◆ Task:
Word for word, restate the data that follows, omitting the images.

(Before-and-after object listings)
***

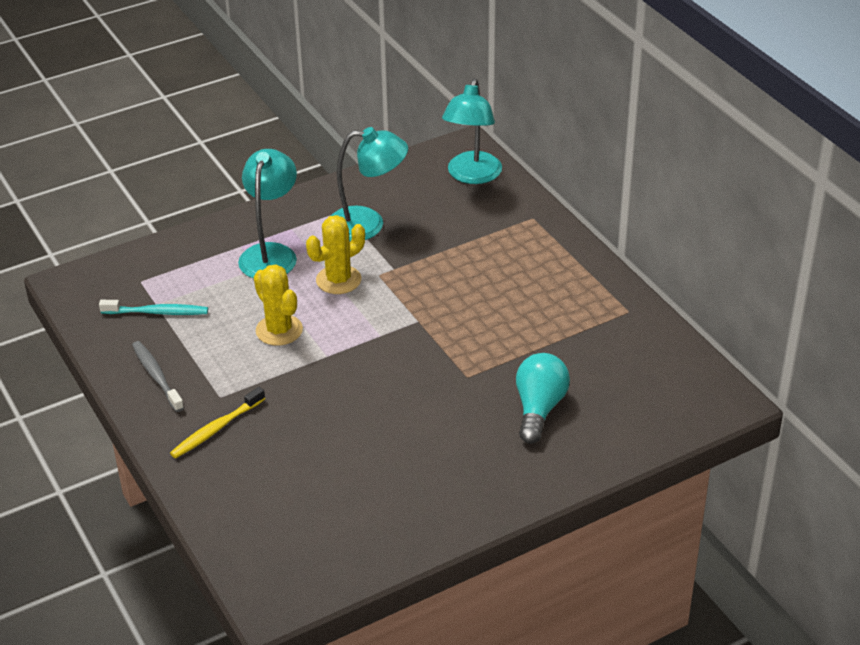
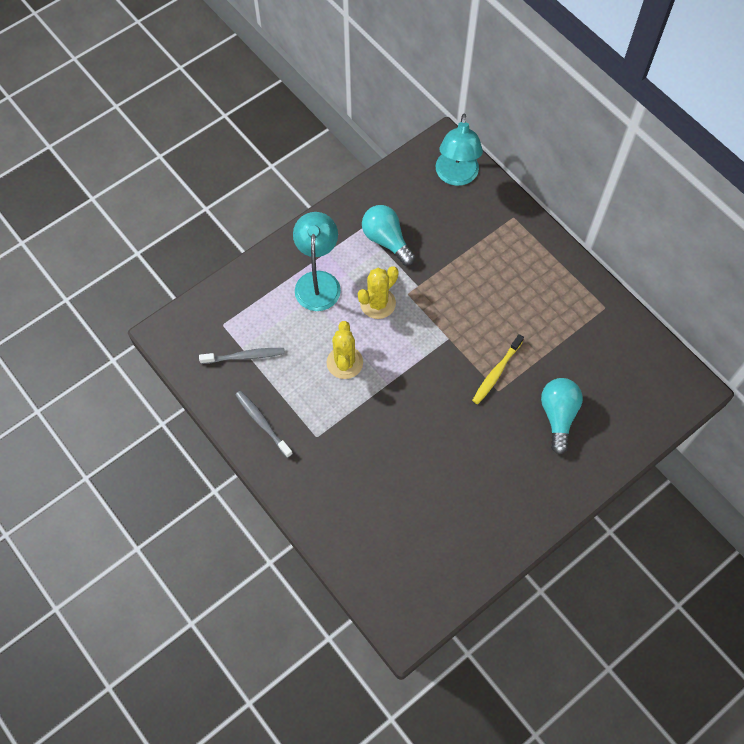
camera: 10 degrees left, 25 degrees up
turquoise toothbrush [99,300,208,315] -> grey toothbrush [199,348,285,364]
yellow toothbrush [170,387,265,458] -> yellow toothbrush moved to [472,334,524,404]
yellow cactus [254,264,303,346] -> yellow cactus turned 45 degrees clockwise [327,321,363,379]
turquoise lamp [331,127,408,241] -> turquoise light bulb [362,205,415,266]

***

◆ Exercise response:
camera: 10 degrees left, 25 degrees up
turquoise toothbrush [99,300,208,315] -> grey toothbrush [199,348,285,364]
yellow toothbrush [170,387,265,458] -> yellow toothbrush moved to [472,334,524,404]
yellow cactus [254,264,303,346] -> yellow cactus turned 45 degrees clockwise [327,321,363,379]
turquoise lamp [331,127,408,241] -> turquoise light bulb [362,205,415,266]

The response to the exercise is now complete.